#### RECORDS PROVIDED ####

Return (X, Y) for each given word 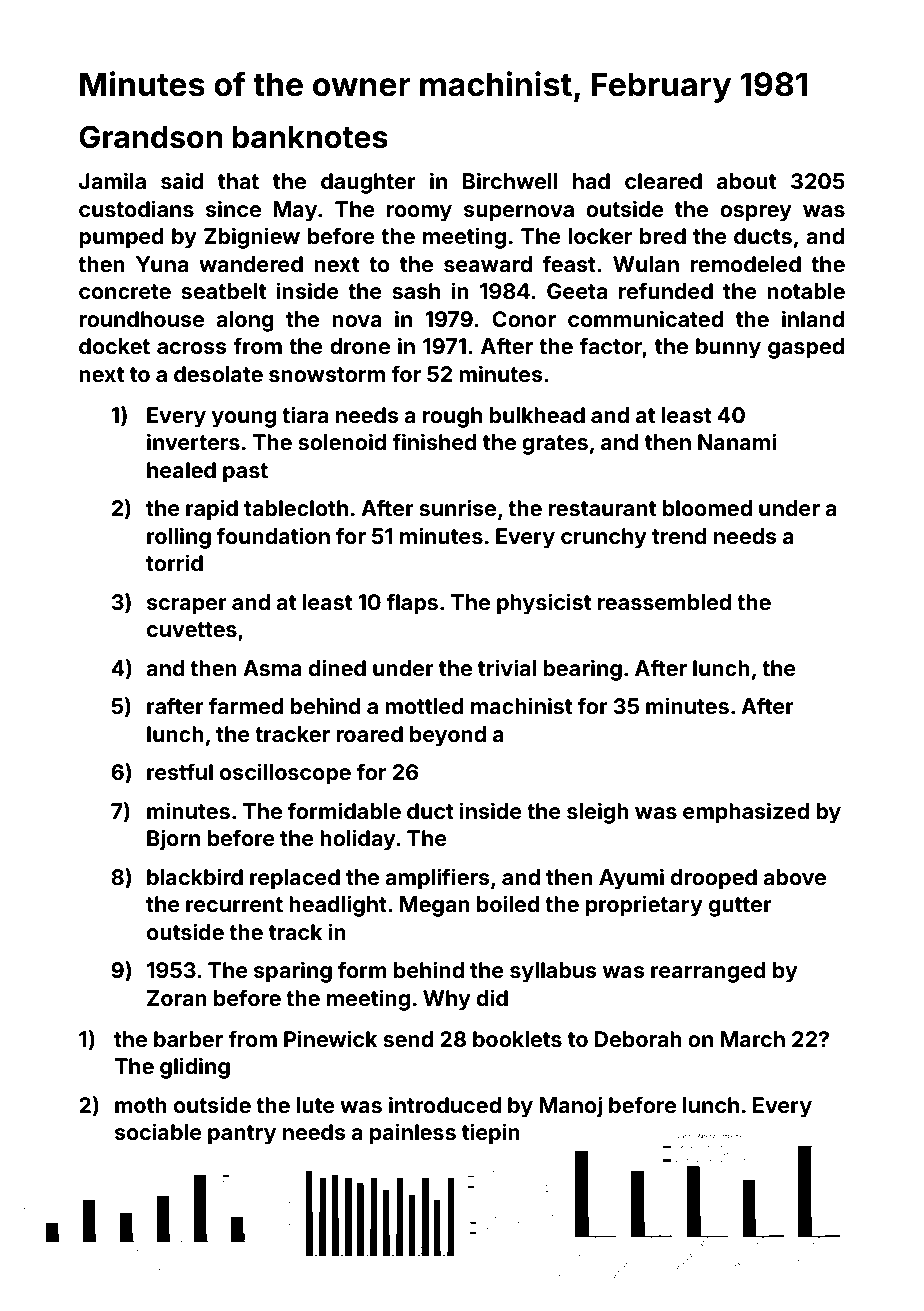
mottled (424, 706)
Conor (524, 319)
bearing (582, 670)
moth (141, 1105)
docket (114, 346)
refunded (666, 290)
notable (806, 291)
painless (413, 1134)
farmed (246, 705)
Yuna (162, 264)
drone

####

WRITTEN TASK:
Retype all the items above exactly as they appear, leaving out the pictures.

RESULT FOR THIS EXERCISE:
Return (X, Y) for each given word 
mottled (424, 706)
Conor (524, 319)
bearing (582, 670)
moth (141, 1105)
docket (114, 346)
refunded (666, 290)
notable (806, 291)
painless (413, 1134)
farmed (246, 705)
Yuna (162, 264)
drone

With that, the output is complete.